Action item: Beginning with the line that includes "L1: 10mH (AC1, VA) -> none" and ending with the last line of the entries below, set down each line exactly; include no pictures.

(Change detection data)
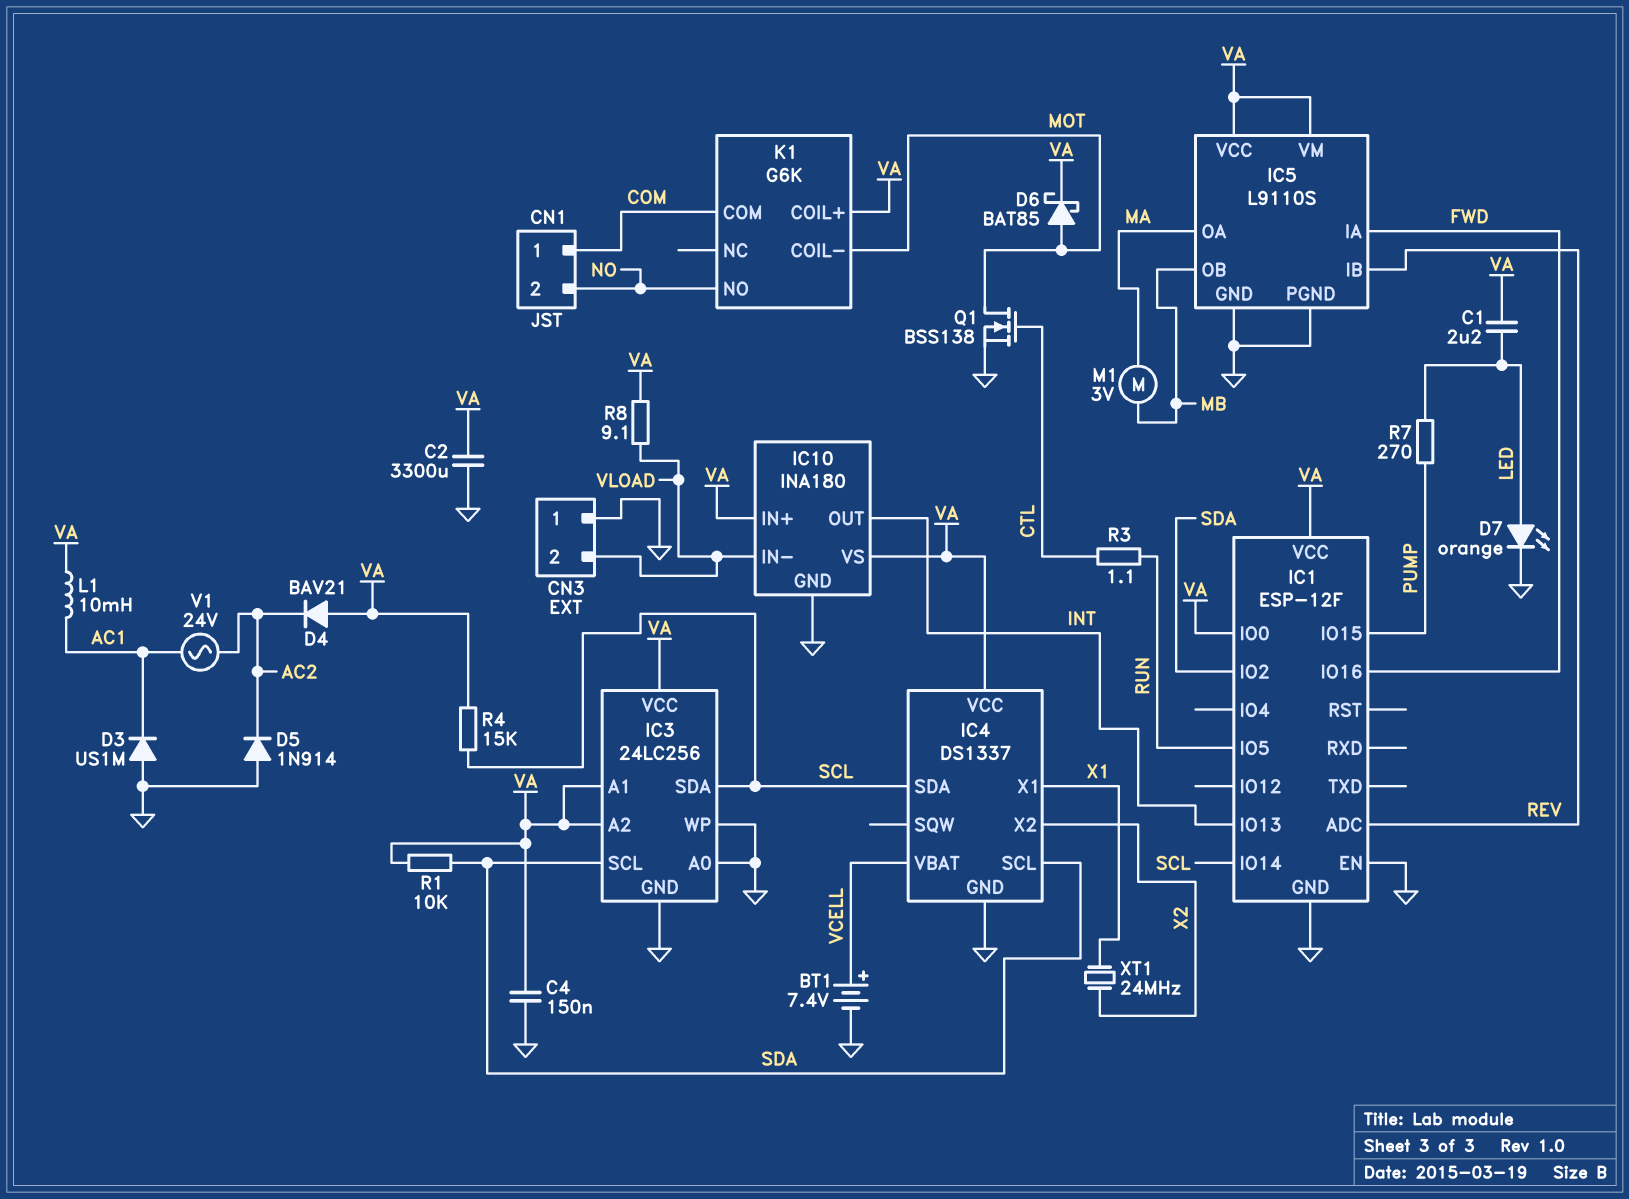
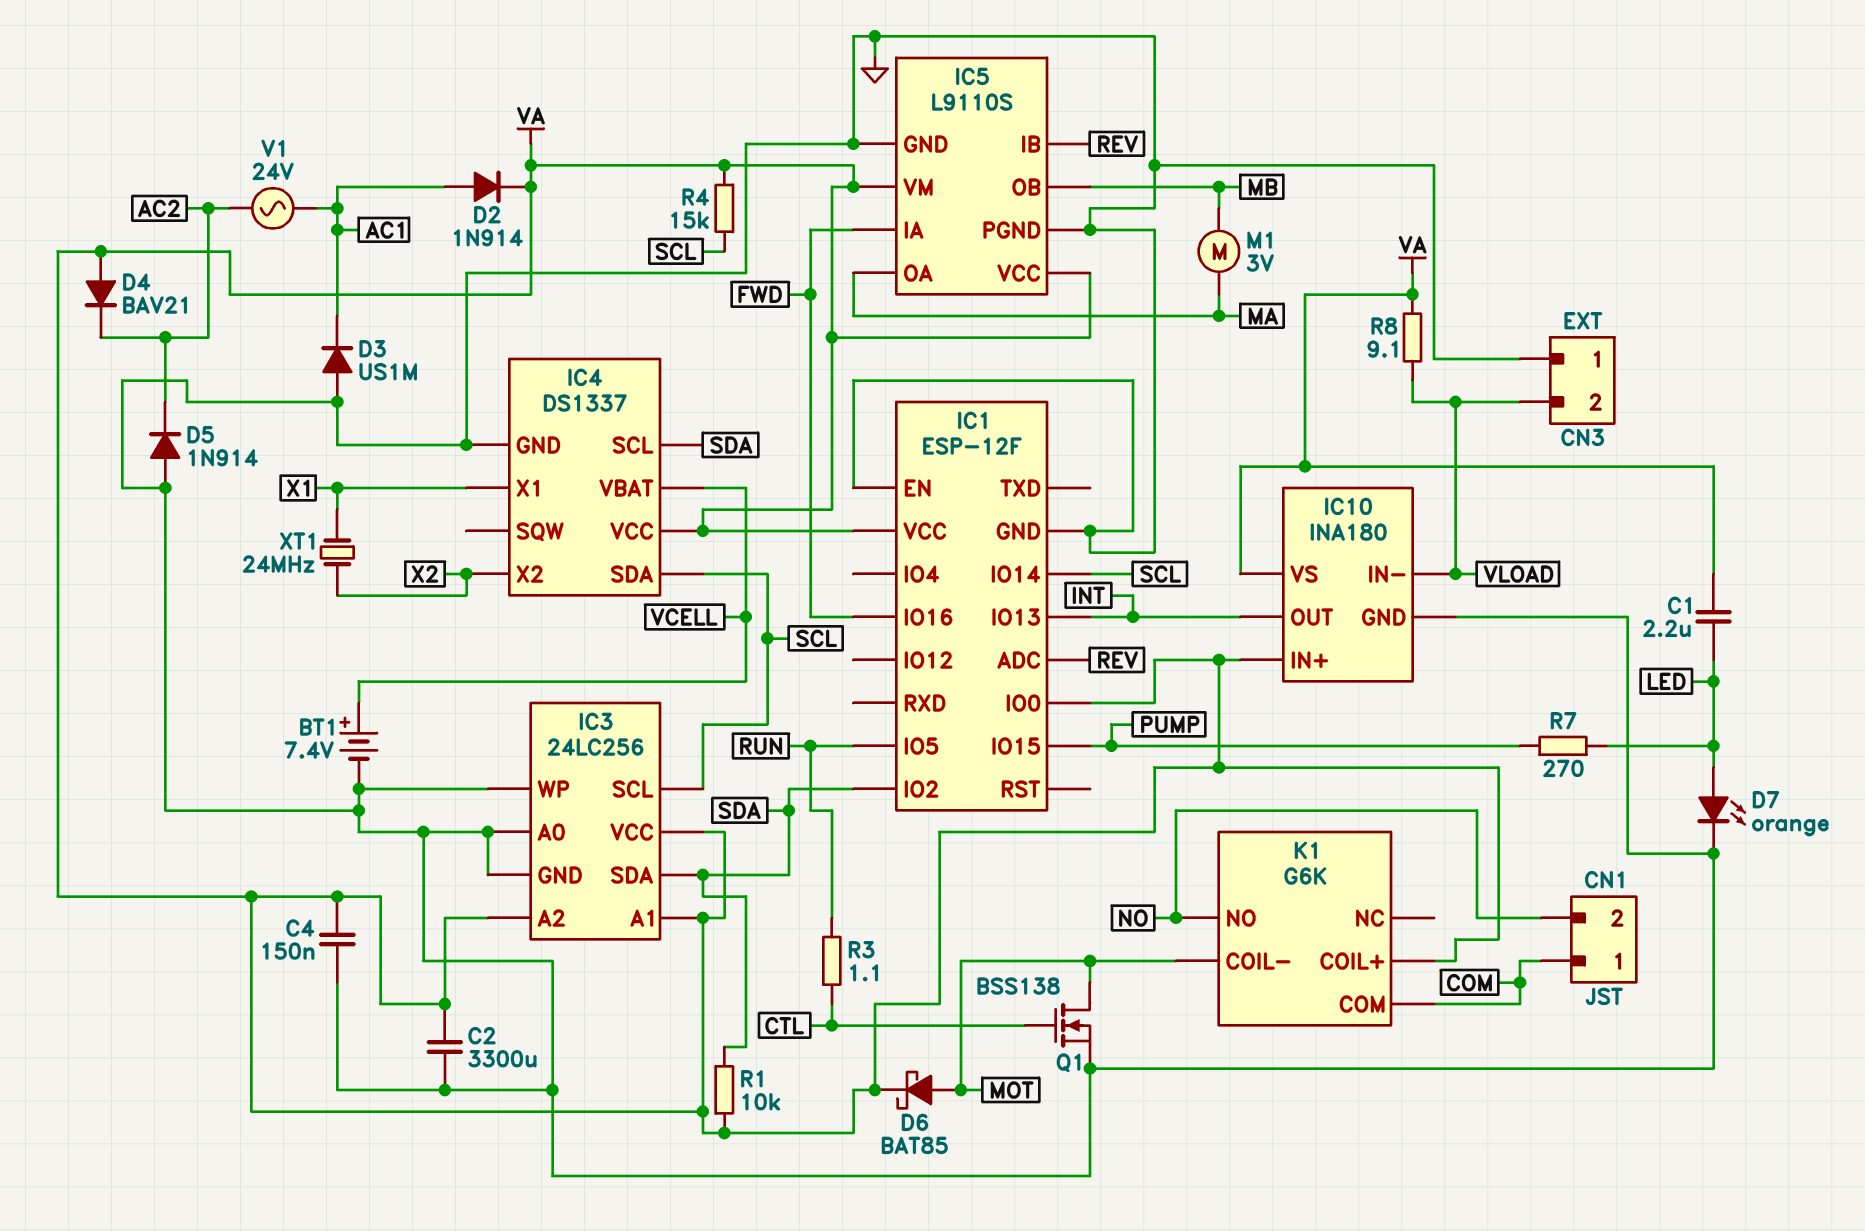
D2: none -> diode 1N914 (A AC1, K VA)
IC3 pin SCL: SDA -> SCL
IC3 pin SDA: SCL -> SDA
L1: 10mH (AC1, VA) -> none

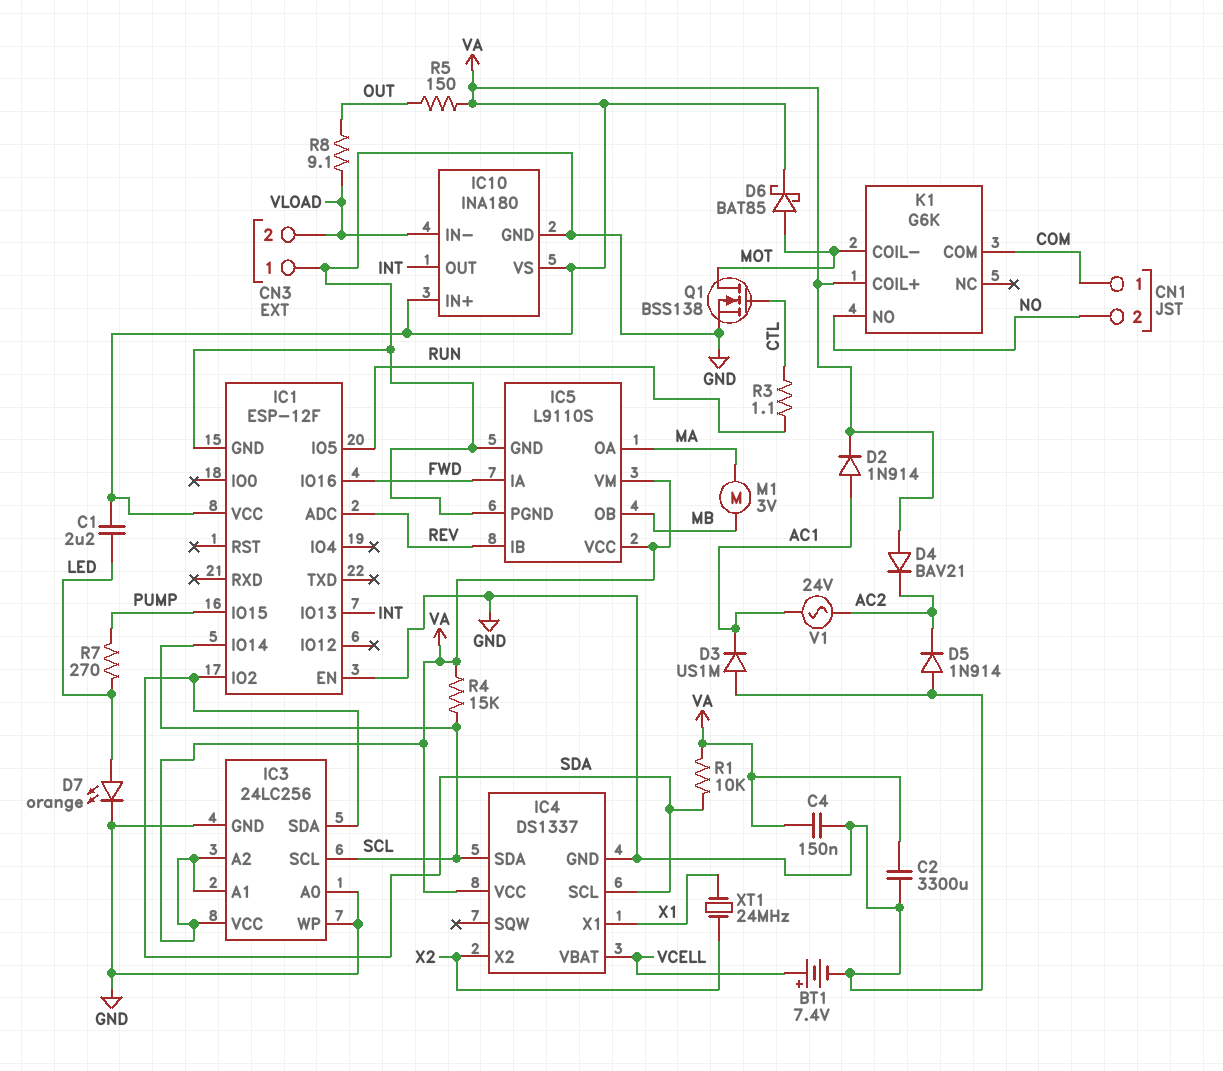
IC1 pin IO0: VA -> none
R5: none -> 150 (OUT, VA)
R8: 9.1 (VA, VLOAD) -> 9.1 (OUT, VLOAD)

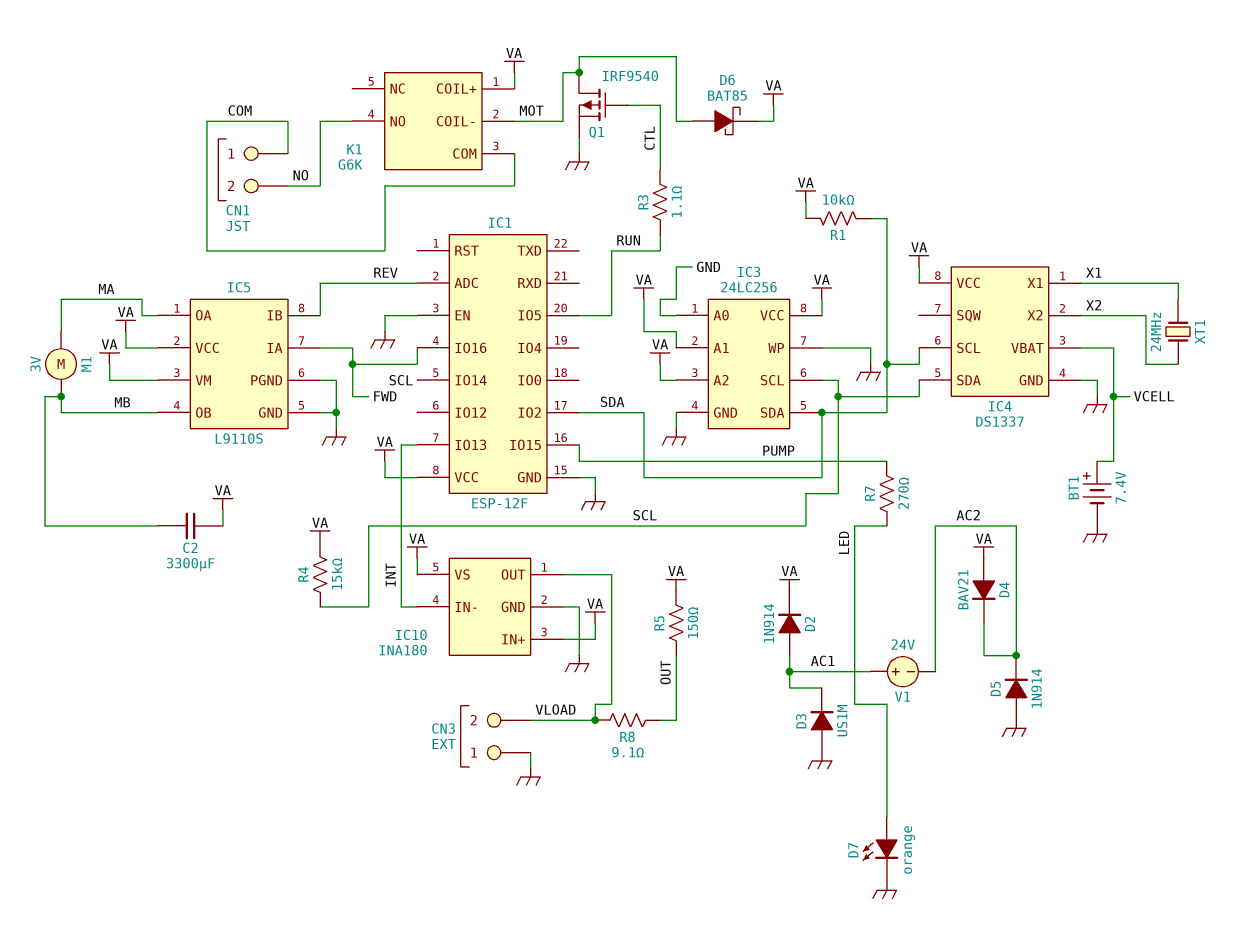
C1: 2.2uF (LED, VA) -> none
C2: 3300uF (GND, VA) -> 3300uF (MB, VA)
C4: 150nF (GND, VA) -> none
IC10 pin IN-: VLOAD -> INT
IC10 pin OUT: INT -> VLOAD
Q1: NMOS BSS138 (G CTL, D MOT, S GND) -> PMOS IRF9540 (G CTL, D MOT, S GND)
V1: AC 24V (AC1, AC2) -> 24V (plus AC1, minus AC2)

Task response:
L1: 10mH (AC1, VA) -> none

IC1 pin IO0: VA -> none
R5: none -> 150 (OUT, VA)
R8: 9.1 (VA, VLOAD) -> 9.1 (OUT, VLOAD)

C1: 2.2uF (LED, VA) -> none
C2: 3300uF (GND, VA) -> 3300uF (MB, VA)
C4: 150nF (GND, VA) -> none
IC10 pin IN-: VLOAD -> INT
IC10 pin OUT: INT -> VLOAD
Q1: NMOS BSS138 (G CTL, D MOT, S GND) -> PMOS IRF9540 (G CTL, D MOT, S GND)
V1: AC 24V (AC1, AC2) -> 24V (plus AC1, minus AC2)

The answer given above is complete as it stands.